[Start of section]

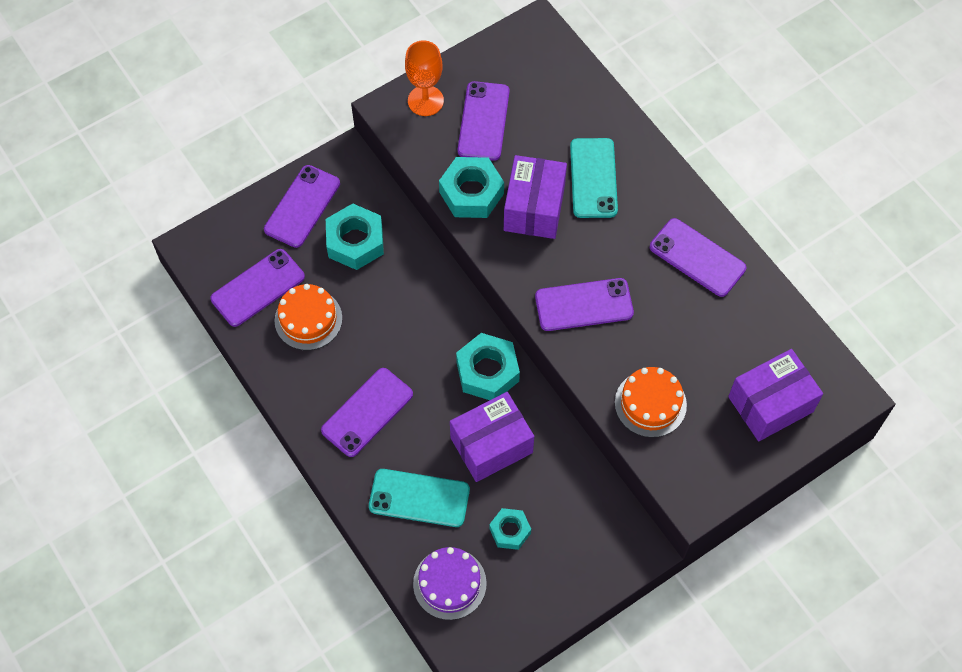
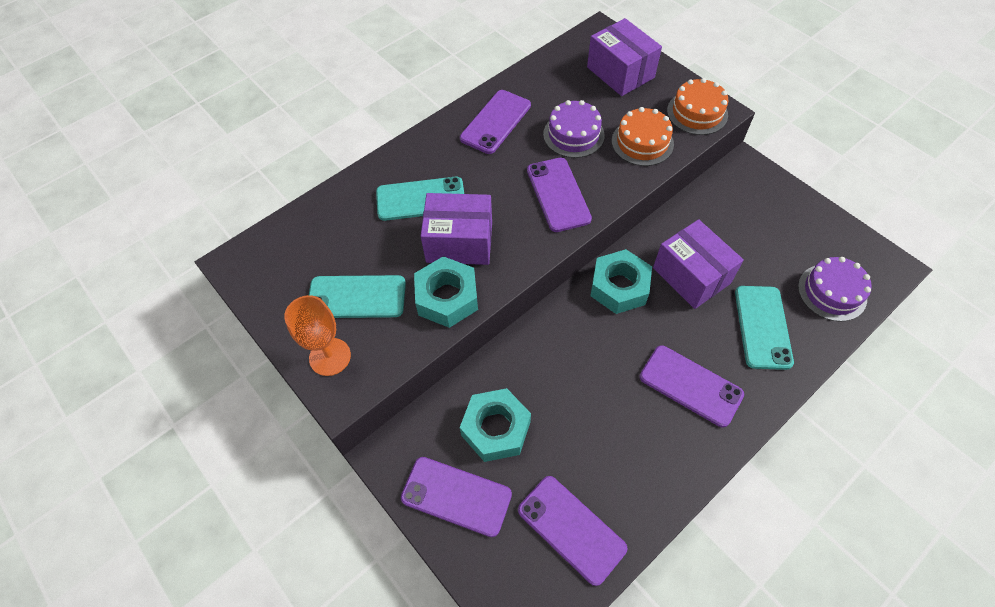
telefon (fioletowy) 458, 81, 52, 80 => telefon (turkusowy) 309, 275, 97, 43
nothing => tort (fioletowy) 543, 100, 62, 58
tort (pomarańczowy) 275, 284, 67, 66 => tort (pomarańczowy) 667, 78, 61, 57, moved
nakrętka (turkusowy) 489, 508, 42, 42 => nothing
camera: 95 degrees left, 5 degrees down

[End of section]

▸ EXERCISE DETAILS
If a line of the entries above holds the word "fioletowy", count it; report only how many such lines there are.

▸ ANSWER FOR THE TASK
2